Print the records exactly as they are written.

DATA TO USE:
● ● ● ● ●
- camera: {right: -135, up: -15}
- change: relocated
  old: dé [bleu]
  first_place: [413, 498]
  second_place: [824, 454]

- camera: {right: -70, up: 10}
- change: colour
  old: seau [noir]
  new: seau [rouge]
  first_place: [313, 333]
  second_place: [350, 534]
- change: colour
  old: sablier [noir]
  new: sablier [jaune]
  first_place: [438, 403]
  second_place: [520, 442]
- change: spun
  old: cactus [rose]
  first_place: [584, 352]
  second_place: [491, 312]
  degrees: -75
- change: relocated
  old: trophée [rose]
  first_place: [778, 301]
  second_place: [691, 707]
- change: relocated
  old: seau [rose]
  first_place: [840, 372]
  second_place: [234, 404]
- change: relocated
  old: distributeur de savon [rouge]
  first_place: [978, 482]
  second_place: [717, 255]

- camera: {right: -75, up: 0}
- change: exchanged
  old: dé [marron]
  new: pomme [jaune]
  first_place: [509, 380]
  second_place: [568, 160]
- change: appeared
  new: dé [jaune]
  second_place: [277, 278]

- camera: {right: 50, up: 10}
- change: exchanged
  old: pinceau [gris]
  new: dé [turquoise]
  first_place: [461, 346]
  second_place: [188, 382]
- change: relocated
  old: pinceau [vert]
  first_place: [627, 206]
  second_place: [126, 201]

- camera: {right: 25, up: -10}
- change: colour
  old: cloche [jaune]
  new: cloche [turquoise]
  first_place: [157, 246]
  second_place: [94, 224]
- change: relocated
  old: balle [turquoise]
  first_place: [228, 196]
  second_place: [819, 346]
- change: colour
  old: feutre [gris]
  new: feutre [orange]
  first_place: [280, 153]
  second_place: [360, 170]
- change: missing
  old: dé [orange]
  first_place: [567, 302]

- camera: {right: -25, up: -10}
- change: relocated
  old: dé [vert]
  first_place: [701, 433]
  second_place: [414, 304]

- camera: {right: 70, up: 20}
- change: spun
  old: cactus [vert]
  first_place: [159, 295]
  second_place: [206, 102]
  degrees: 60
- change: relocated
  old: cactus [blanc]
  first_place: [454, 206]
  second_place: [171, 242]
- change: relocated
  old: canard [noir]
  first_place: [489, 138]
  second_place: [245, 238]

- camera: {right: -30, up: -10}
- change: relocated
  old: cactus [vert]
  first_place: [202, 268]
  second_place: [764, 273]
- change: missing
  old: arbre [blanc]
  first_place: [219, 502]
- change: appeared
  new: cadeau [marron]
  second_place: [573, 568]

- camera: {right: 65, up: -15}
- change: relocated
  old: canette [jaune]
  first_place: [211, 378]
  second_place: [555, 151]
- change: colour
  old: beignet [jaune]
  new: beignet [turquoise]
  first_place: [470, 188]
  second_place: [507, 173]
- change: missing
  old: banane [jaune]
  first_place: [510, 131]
● ● ● ● ●
ANSWER TO THIS TASK:
- camera: {right: -135, up: -15}
- change: relocated
  old: dé [bleu]
  first_place: [413, 498]
  second_place: [824, 454]

- camera: {right: -70, up: 10}
- change: colour
  old: seau [noir]
  new: seau [rouge]
  first_place: [313, 333]
  second_place: [350, 534]
- change: colour
  old: sablier [noir]
  new: sablier [jaune]
  first_place: [438, 403]
  second_place: [520, 442]
- change: spun
  old: cactus [rose]
  first_place: [584, 352]
  second_place: [491, 312]
  degrees: -75
- change: relocated
  old: trophée [rose]
  first_place: [778, 301]
  second_place: [691, 707]
- change: relocated
  old: seau [rose]
  first_place: [840, 372]
  second_place: [234, 404]
- change: relocated
  old: distributeur de savon [rouge]
  first_place: [978, 482]
  second_place: [717, 255]

- camera: {right: -75, up: 0}
- change: exchanged
  old: dé [marron]
  new: pomme [jaune]
  first_place: [509, 380]
  second_place: [568, 160]
- change: appeared
  new: dé [jaune]
  second_place: [277, 278]

- camera: {right: 50, up: 10}
- change: exchanged
  old: pinceau [gris]
  new: dé [turquoise]
  first_place: [461, 346]
  second_place: [188, 382]
- change: relocated
  old: pinceau [vert]
  first_place: [627, 206]
  second_place: [126, 201]

- camera: {right: 25, up: -10}
- change: colour
  old: cloche [jaune]
  new: cloche [turquoise]
  first_place: [157, 246]
  second_place: [94, 224]
- change: relocated
  old: balle [turquoise]
  first_place: [228, 196]
  second_place: [819, 346]
- change: colour
  old: feutre [gris]
  new: feutre [orange]
  first_place: [280, 153]
  second_place: [360, 170]
- change: missing
  old: dé [orange]
  first_place: [567, 302]

- camera: {right: -25, up: -10}
- change: relocated
  old: dé [vert]
  first_place: [701, 433]
  second_place: [414, 304]

- camera: {right: 70, up: 20}
- change: spun
  old: cactus [vert]
  first_place: [159, 295]
  second_place: [206, 102]
  degrees: 60
- change: relocated
  old: cactus [blanc]
  first_place: [454, 206]
  second_place: [171, 242]
- change: relocated
  old: canard [noir]
  first_place: [489, 138]
  second_place: [245, 238]

- camera: {right: -30, up: -10}
- change: relocated
  old: cactus [vert]
  first_place: [202, 268]
  second_place: [764, 273]
- change: missing
  old: arbre [blanc]
  first_place: [219, 502]
- change: appeared
  new: cadeau [marron]
  second_place: [573, 568]

- camera: {right: 65, up: -15}
- change: relocated
  old: canette [jaune]
  first_place: [211, 378]
  second_place: [555, 151]
- change: colour
  old: beignet [jaune]
  new: beignet [turquoise]
  first_place: [470, 188]
  second_place: [507, 173]
- change: missing
  old: banane [jaune]
  first_place: [510, 131]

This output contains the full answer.